Omit all pictures, then retype exactly the lines from the one that contains "gray rectangle: (245, 234)" through the end of the listing.

AVAILABLE RECORDS:
- - - - - - -
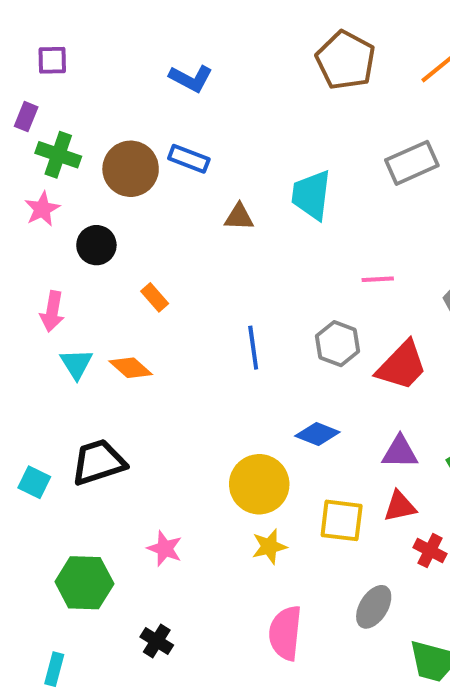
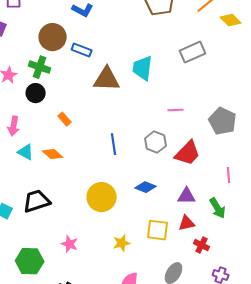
green cross: (58, 155) -> (40, 67), moved
brown circle: (131, 169) -> (53, 37), moved
brown triangle: (239, 217) -> (107, 79), size x1.8
cyan triangle: (76, 364) -> (26, 152), turned -30
yellow circle: (259, 484) -> (102, 197), moved

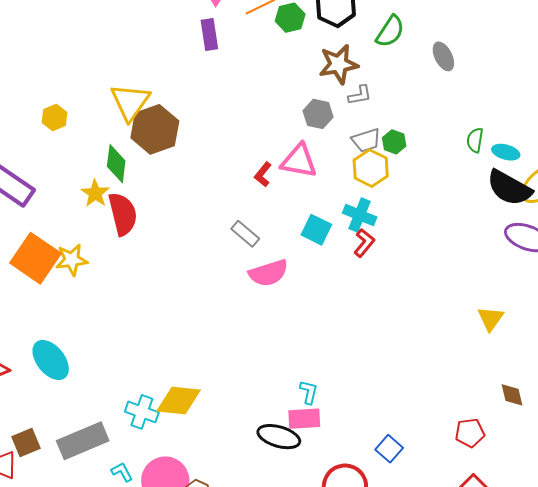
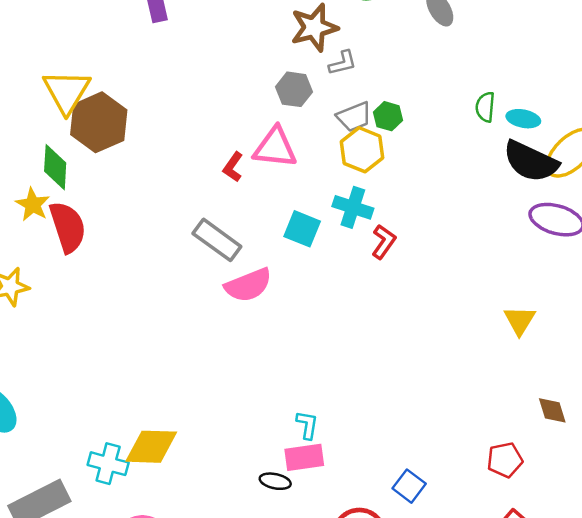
gray rectangle: (245, 234) -> (217, 240), size x1.4
red L-shape: (364, 243) -> (384, 242), moved
black ellipse: (279, 437) -> (275, 481), size x0.6

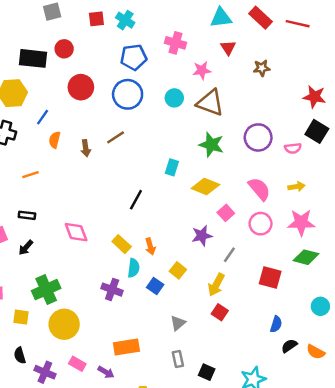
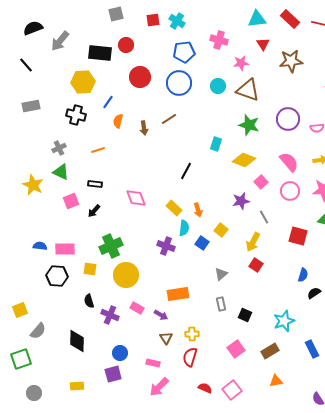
brown star: (262, 68) -> (291, 61), size x1.6
gray line: (229, 255) -> (264, 217), turned -64

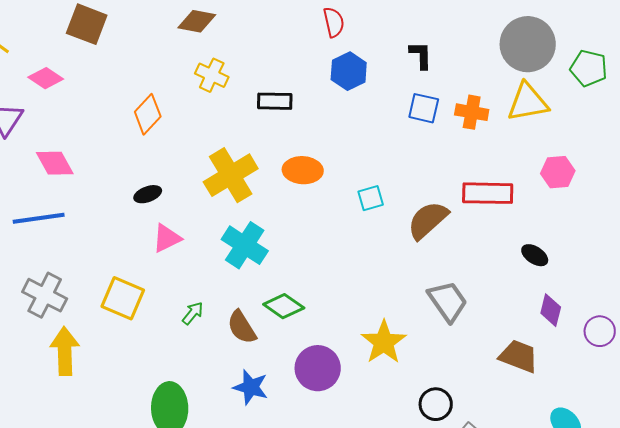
- - - - - - -
SOLUTION FOR THIS EXERCISE:
gray rectangle: (245, 234) -> (217, 240), size x1.4
red L-shape: (364, 243) -> (384, 242), moved
black ellipse: (279, 437) -> (275, 481), size x0.6

brown star: (262, 68) -> (291, 61), size x1.6
gray line: (229, 255) -> (264, 217), turned -64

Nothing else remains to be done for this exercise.